> _WHAT YOU ARE ASKED TO DO_
When you reach the line containing "U6 pin Q4: GND -> none" in the entries below, start writing out each line exactly, and stop after the line containing "D9: schottky BAT85".

** Opening MATERIAL SHOWN block **

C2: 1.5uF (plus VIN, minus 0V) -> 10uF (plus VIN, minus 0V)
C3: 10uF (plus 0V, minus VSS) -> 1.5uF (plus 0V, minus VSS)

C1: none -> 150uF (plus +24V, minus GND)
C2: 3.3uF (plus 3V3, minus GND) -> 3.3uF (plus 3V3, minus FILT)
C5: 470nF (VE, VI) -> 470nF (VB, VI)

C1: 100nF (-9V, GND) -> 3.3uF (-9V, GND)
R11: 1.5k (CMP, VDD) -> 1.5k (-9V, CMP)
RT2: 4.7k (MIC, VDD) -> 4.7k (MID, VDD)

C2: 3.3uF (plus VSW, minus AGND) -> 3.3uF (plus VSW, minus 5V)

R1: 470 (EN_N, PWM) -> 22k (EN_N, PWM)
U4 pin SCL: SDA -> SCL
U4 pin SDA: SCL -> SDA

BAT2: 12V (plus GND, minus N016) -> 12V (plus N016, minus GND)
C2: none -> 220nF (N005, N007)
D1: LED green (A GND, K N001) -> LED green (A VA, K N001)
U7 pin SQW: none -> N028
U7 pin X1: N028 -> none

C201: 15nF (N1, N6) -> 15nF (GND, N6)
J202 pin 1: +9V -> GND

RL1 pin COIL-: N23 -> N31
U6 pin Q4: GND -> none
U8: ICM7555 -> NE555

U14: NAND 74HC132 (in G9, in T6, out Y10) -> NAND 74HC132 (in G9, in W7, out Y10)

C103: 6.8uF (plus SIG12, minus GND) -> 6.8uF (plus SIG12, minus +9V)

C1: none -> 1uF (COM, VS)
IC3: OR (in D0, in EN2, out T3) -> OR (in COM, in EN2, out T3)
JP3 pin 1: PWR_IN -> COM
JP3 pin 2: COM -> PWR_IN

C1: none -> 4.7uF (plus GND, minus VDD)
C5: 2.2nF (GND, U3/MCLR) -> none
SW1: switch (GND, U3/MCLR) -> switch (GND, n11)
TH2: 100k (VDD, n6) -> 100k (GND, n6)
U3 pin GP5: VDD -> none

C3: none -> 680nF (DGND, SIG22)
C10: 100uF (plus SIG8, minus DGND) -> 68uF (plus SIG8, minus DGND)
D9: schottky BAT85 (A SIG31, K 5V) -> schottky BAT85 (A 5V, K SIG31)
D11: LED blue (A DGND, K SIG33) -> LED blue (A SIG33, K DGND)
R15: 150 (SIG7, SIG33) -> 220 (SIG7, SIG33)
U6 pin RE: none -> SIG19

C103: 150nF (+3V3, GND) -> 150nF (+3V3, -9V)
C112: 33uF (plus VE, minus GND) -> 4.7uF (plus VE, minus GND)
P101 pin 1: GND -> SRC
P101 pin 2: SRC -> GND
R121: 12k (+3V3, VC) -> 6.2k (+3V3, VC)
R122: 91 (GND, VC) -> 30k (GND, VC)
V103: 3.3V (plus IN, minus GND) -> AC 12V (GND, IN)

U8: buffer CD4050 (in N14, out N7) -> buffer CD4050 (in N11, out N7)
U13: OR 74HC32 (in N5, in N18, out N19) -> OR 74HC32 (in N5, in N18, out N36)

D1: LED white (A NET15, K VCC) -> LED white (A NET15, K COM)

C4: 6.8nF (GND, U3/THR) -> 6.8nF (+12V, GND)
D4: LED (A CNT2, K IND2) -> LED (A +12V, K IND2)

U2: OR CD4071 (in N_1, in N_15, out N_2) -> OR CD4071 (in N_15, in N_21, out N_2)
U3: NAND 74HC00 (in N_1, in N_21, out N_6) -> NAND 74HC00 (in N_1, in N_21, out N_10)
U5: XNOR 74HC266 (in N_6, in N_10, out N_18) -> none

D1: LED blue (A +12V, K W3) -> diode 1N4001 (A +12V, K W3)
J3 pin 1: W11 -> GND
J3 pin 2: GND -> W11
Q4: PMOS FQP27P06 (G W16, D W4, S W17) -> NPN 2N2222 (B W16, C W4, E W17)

** Closing MATERIAL SHOWN block **

> _REPLY TO THE EXERCISE_
U6 pin Q4: GND -> none
U8: ICM7555 -> NE555

U14: NAND 74HC132 (in G9, in T6, out Y10) -> NAND 74HC132 (in G9, in W7, out Y10)

C103: 6.8uF (plus SIG12, minus GND) -> 6.8uF (plus SIG12, minus +9V)

C1: none -> 1uF (COM, VS)
IC3: OR (in D0, in EN2, out T3) -> OR (in COM, in EN2, out T3)
JP3 pin 1: PWR_IN -> COM
JP3 pin 2: COM -> PWR_IN

C1: none -> 4.7uF (plus GND, minus VDD)
C5: 2.2nF (GND, U3/MCLR) -> none
SW1: switch (GND, U3/MCLR) -> switch (GND, n11)
TH2: 100k (VDD, n6) -> 100k (GND, n6)
U3 pin GP5: VDD -> none

C3: none -> 680nF (DGND, SIG22)
C10: 100uF (plus SIG8, minus DGND) -> 68uF (plus SIG8, minus DGND)
D9: schottky BAT85 (A SIG31, K 5V) -> schottky BAT85 (A 5V, K SIG31)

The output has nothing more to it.